### Dataset records
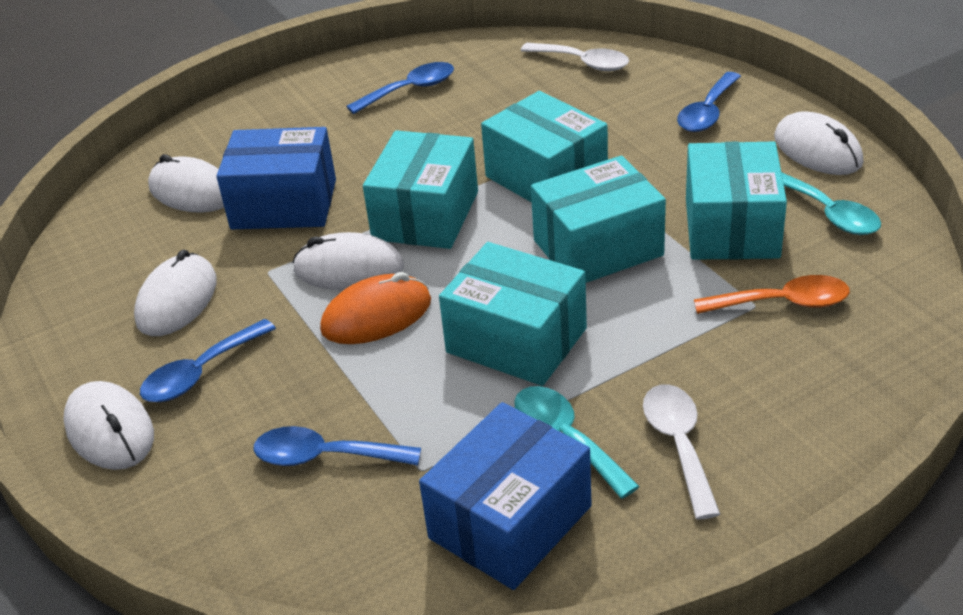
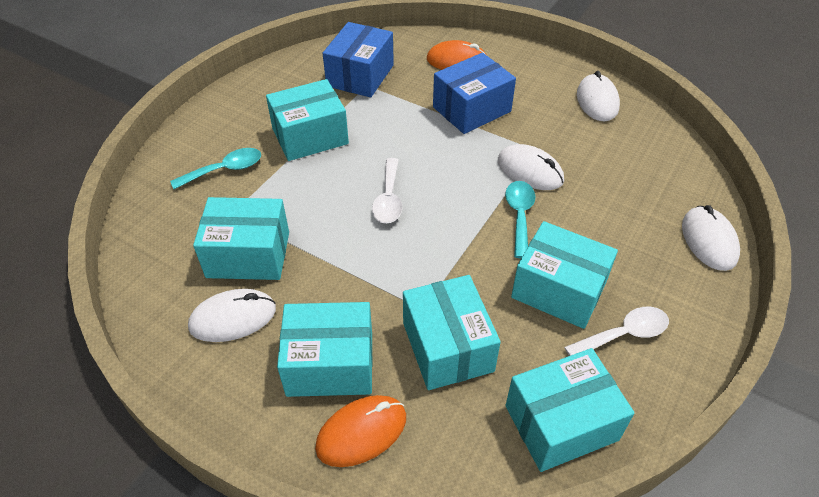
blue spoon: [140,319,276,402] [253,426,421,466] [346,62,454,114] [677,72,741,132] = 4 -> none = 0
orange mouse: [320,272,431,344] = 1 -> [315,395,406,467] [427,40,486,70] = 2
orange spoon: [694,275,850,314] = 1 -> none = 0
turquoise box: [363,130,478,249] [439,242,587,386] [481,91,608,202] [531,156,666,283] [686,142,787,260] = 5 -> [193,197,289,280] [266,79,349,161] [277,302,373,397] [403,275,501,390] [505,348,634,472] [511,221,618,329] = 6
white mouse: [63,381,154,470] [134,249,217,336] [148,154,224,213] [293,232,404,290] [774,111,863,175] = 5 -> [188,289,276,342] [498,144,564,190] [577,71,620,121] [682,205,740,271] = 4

### What this task involves
Find the word "none" in the entries and show each line where it is found.

### Solution to the problem
blue spoon: [140,319,276,402] [253,426,421,466] [346,62,454,114] [677,72,741,132] = 4 -> none = 0
orange spoon: [694,275,850,314] = 1 -> none = 0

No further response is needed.